• **WORK TO BE COMPLETED**
Retype each entry exactly. Skip any pictures.

[Opening ENTRIES SUPPLIED section]

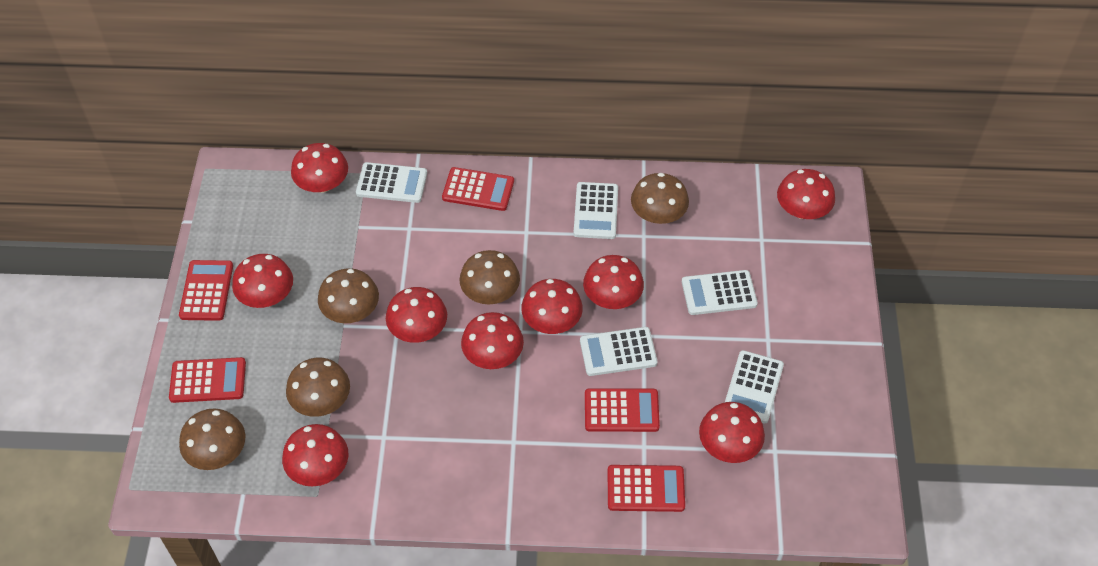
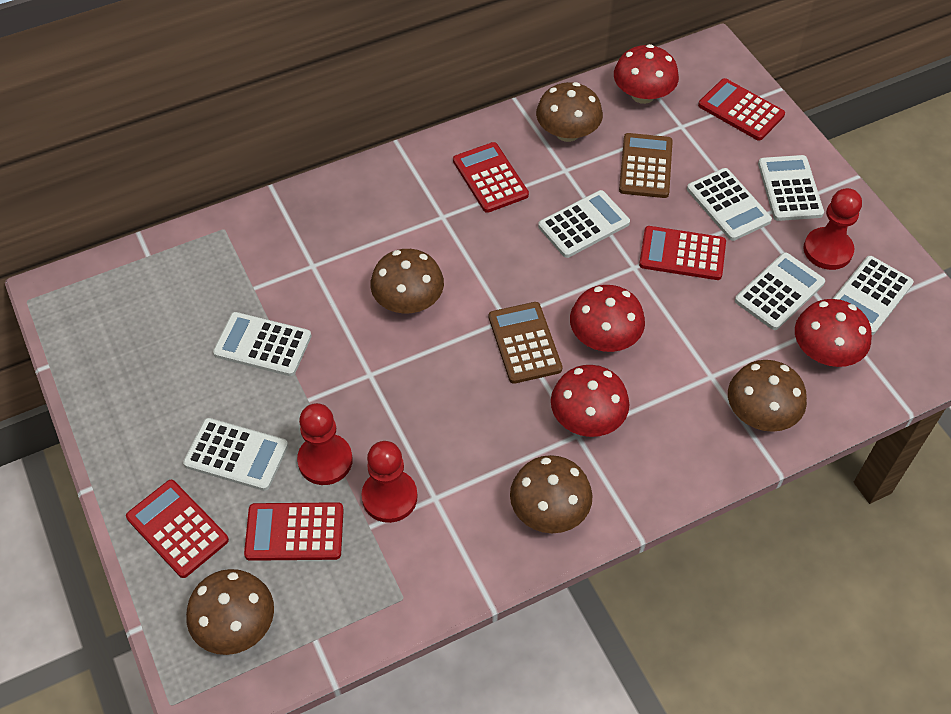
brown calculator: 0 -> 2
red mushroom: 9 -> 4
red pawn: 0 -> 3
white calculator: 5 -> 7

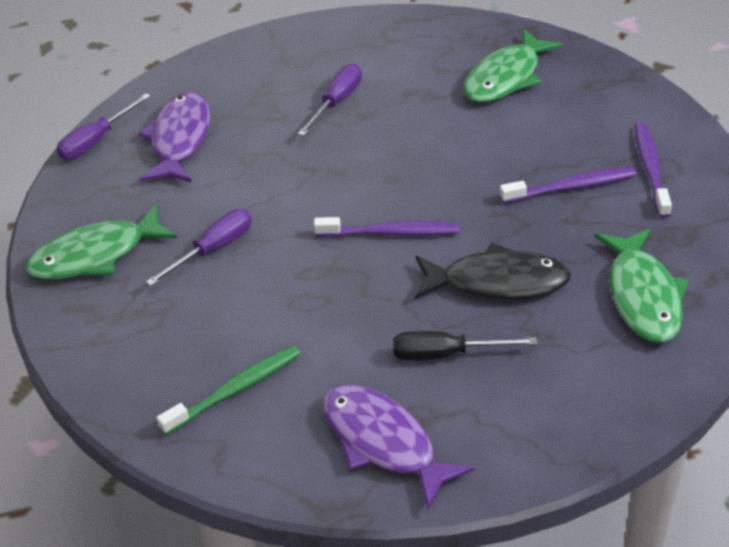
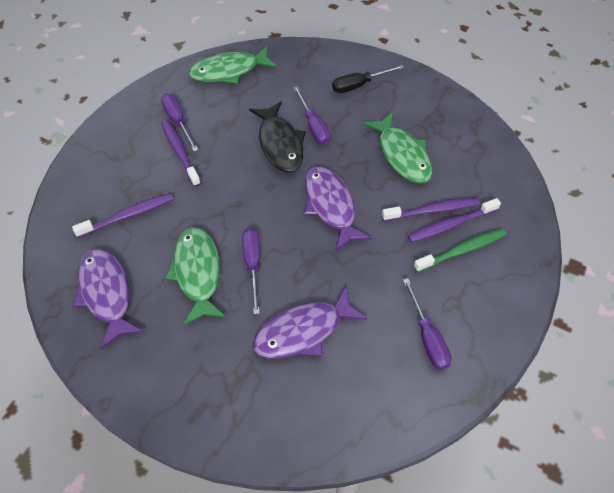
purple fish: 2 -> 3
purple screwdriver: 3 -> 4
purple toothbrush: 3 -> 4

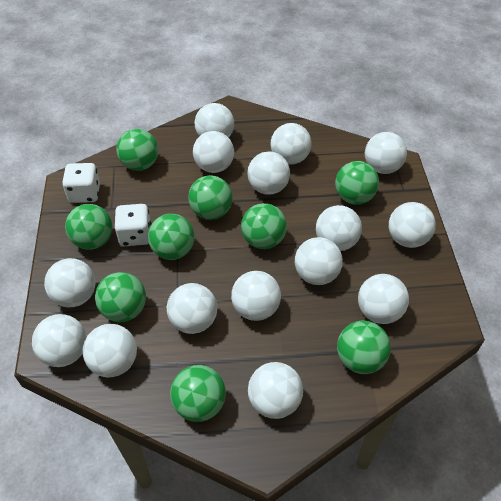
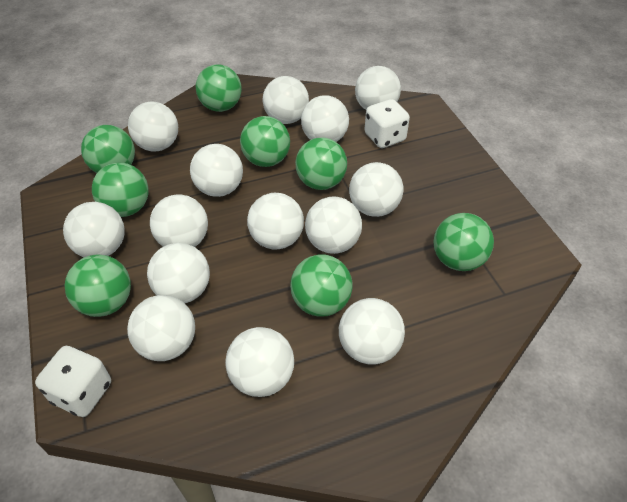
green ball: 9 -> 8
white ball: 15 -> 14

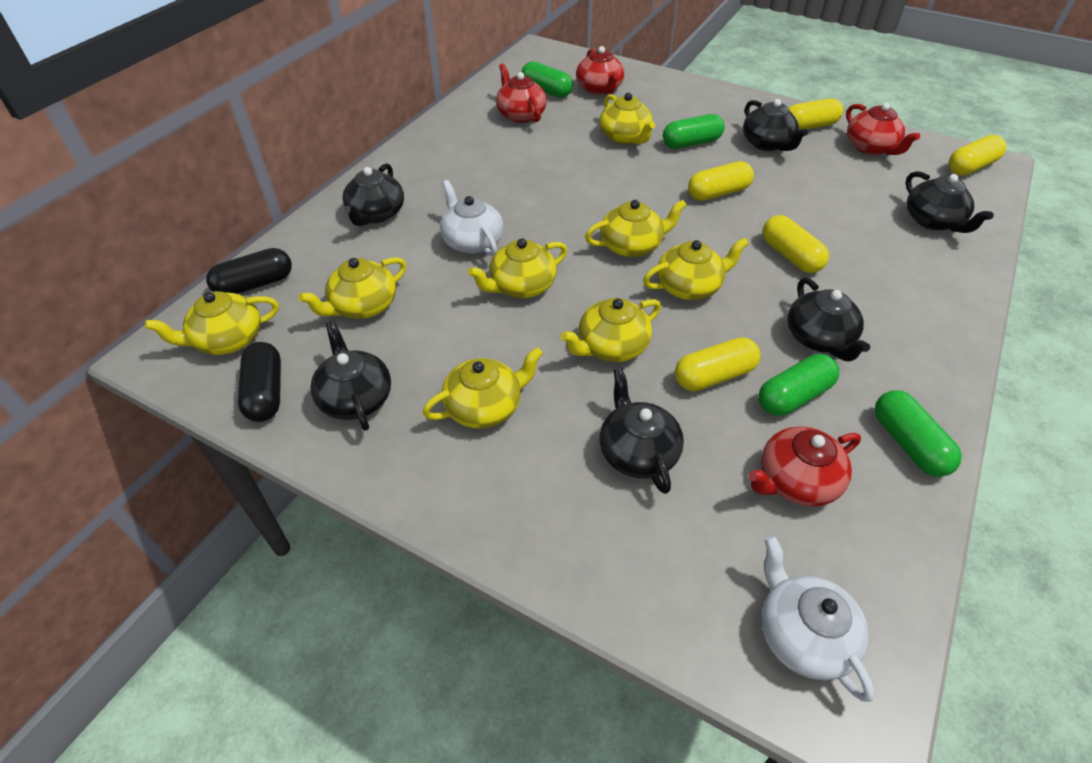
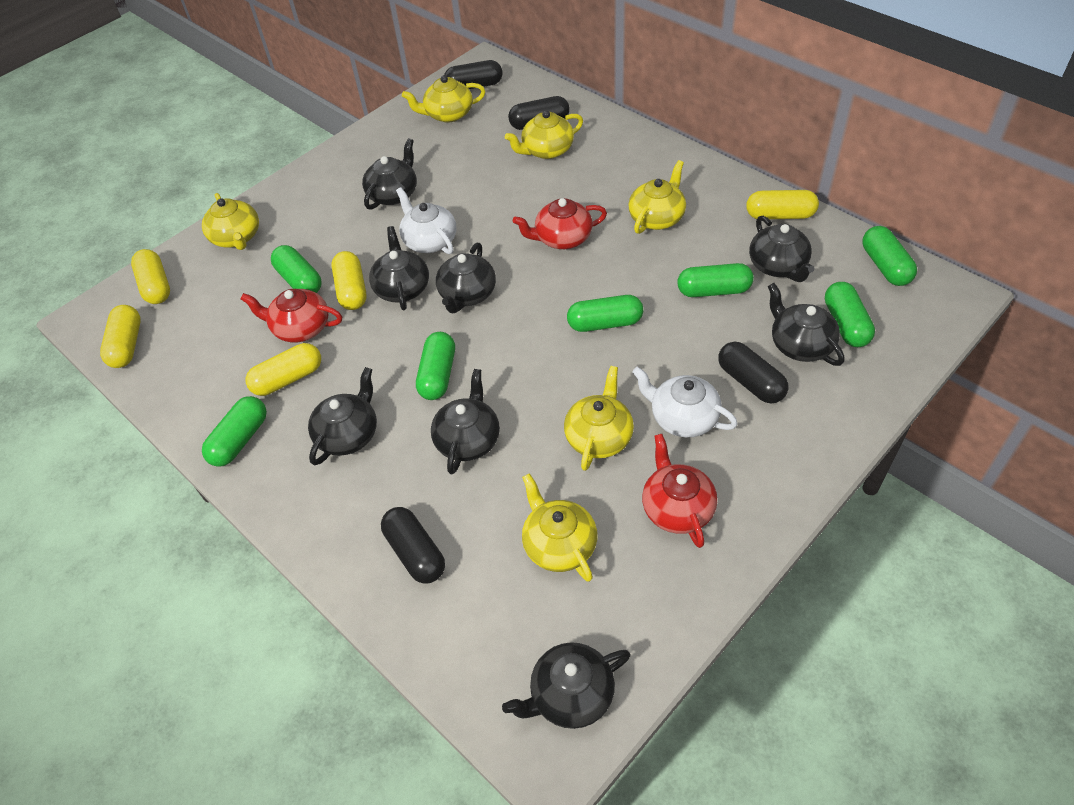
black capsule: 2 -> 4
black teapot: 6 -> 8
green capsule: 4 -> 7
red teapot: 4 -> 3
yellow teapot: 8 -> 6

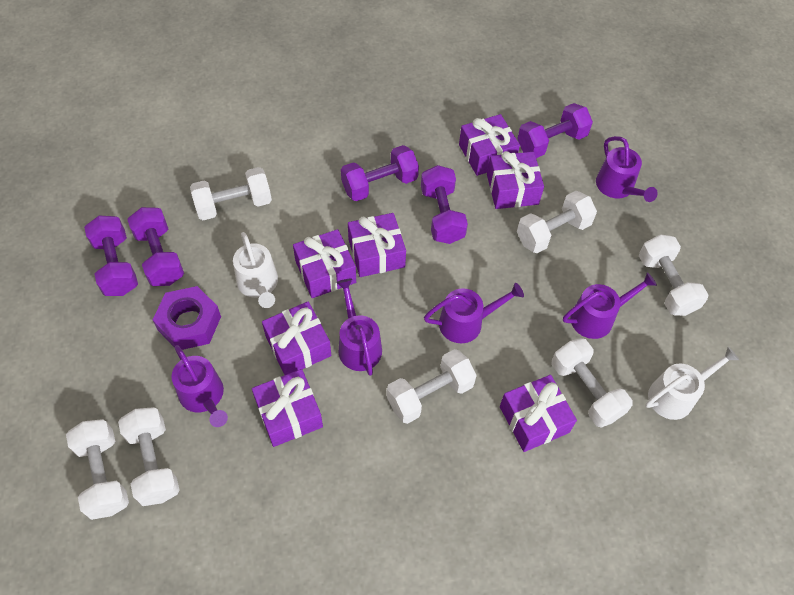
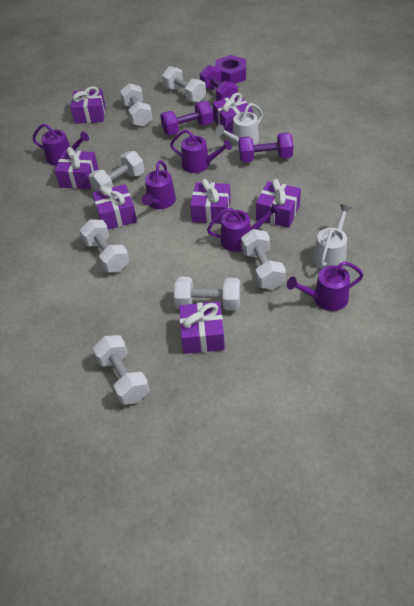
purple dumbbell: 5 -> 3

[Closing ENTRIES SUPPLIED section]

• **OUTPUT OF THE TASK**
brown calculator: 0 -> 2
red mushroom: 9 -> 4
red pawn: 0 -> 3
white calculator: 5 -> 7

purple fish: 2 -> 3
purple screwdriver: 3 -> 4
purple toothbrush: 3 -> 4

green ball: 9 -> 8
white ball: 15 -> 14

black capsule: 2 -> 4
black teapot: 6 -> 8
green capsule: 4 -> 7
red teapot: 4 -> 3
yellow teapot: 8 -> 6

purple dumbbell: 5 -> 3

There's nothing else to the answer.